◆ Data for the task
== == ==

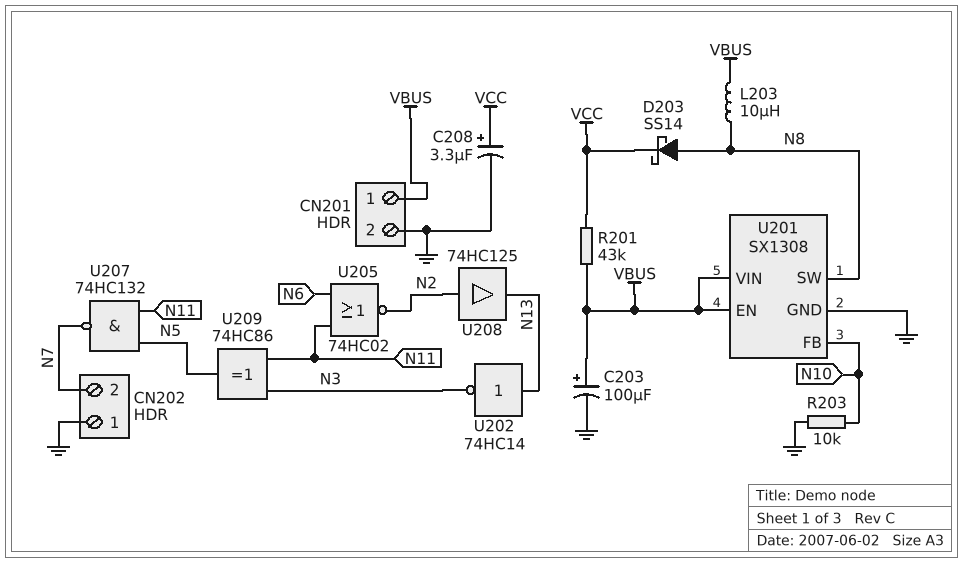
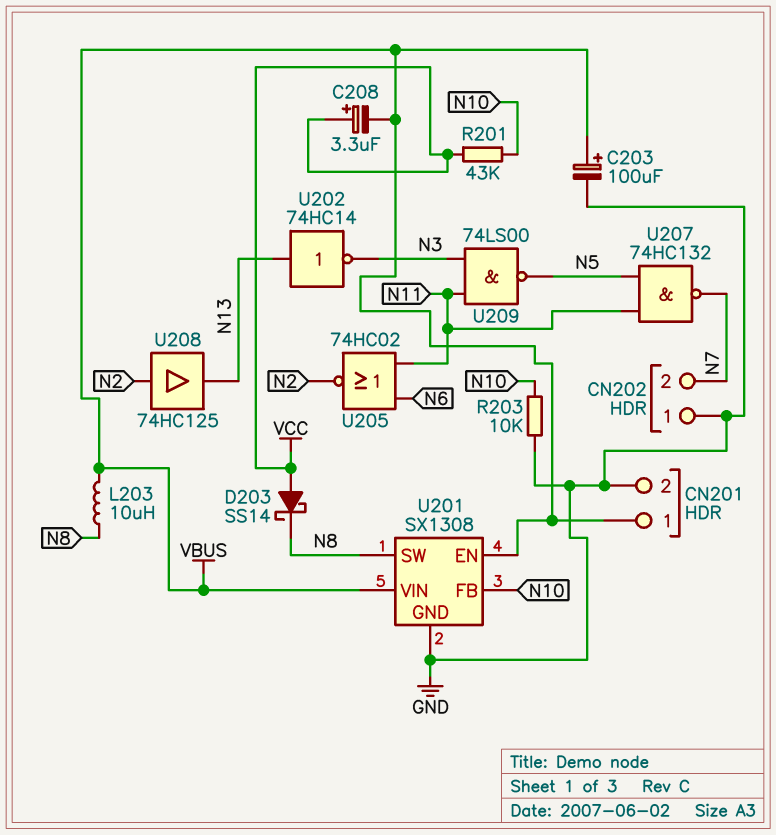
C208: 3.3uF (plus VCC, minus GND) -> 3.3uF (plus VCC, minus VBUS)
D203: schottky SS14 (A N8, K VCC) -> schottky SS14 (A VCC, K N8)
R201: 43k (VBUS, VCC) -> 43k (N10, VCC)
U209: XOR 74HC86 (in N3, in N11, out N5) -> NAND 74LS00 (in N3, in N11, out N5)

== == ==

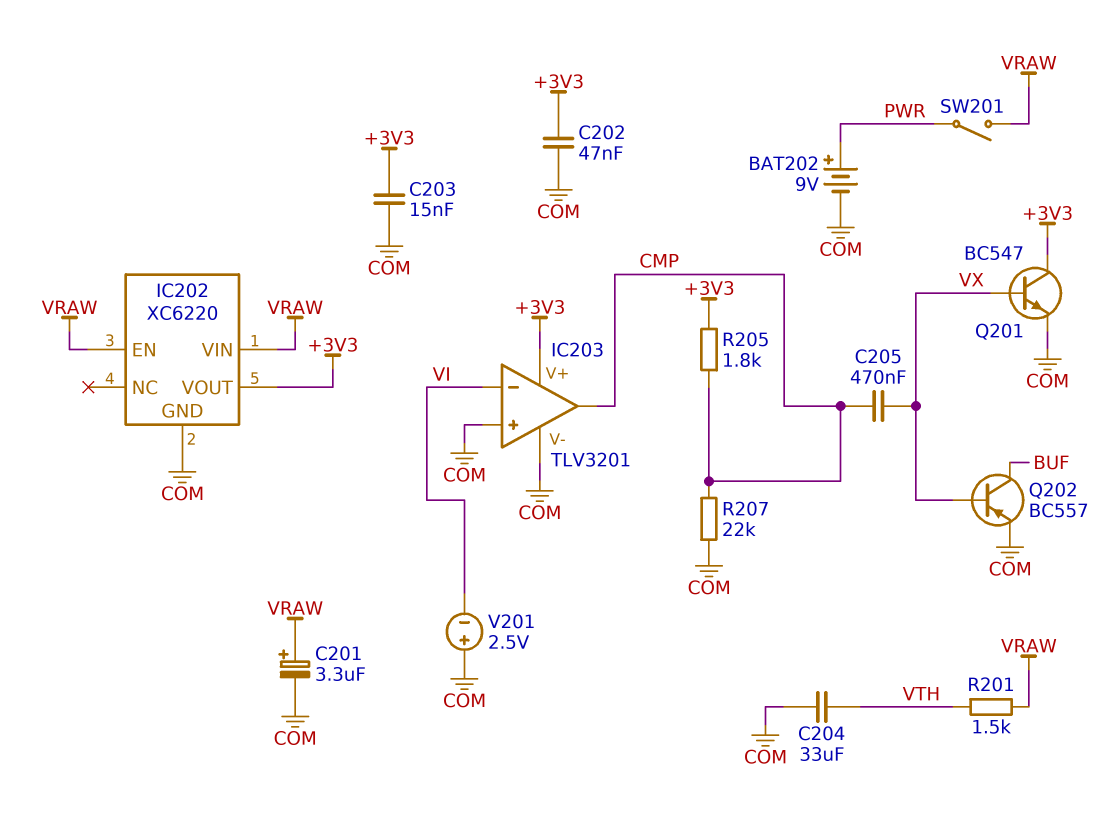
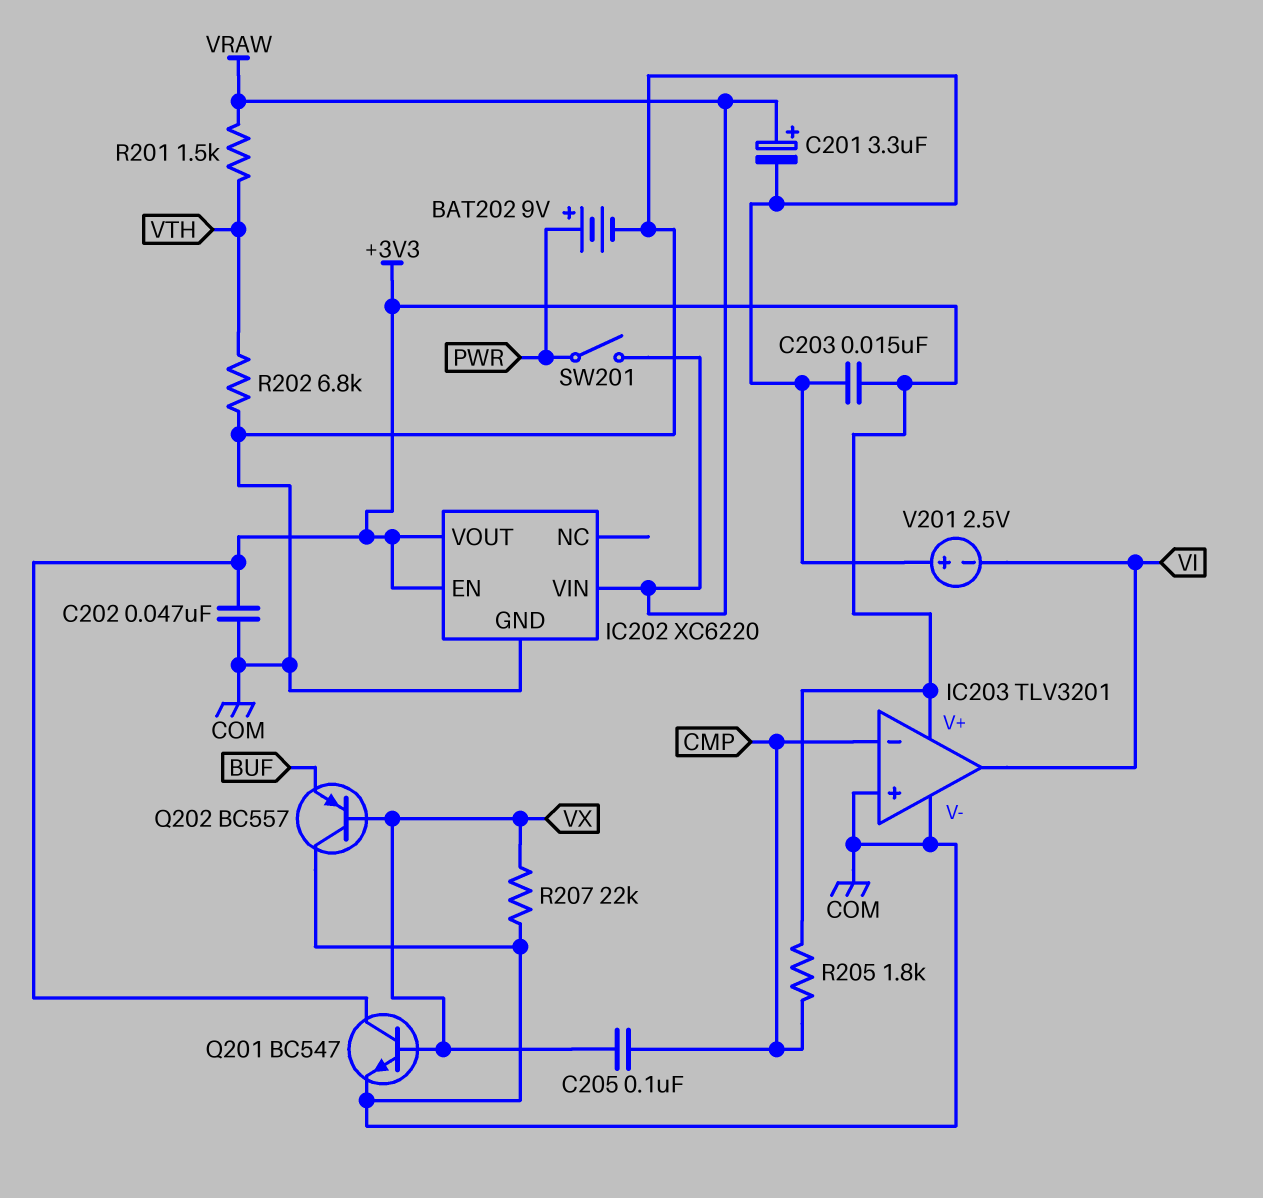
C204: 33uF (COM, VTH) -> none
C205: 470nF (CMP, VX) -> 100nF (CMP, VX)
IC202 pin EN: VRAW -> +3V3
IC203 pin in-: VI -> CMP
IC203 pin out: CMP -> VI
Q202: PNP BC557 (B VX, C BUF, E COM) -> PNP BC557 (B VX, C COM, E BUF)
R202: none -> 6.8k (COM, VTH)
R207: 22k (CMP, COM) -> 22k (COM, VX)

== == ==

◆ The task
In the data above, which lines have "VBUS"? Report each of them.

◆ Response area
C208: 3.3uF (plus VCC, minus GND) -> 3.3uF (plus VCC, minus VBUS)
R201: 43k (VBUS, VCC) -> 43k (N10, VCC)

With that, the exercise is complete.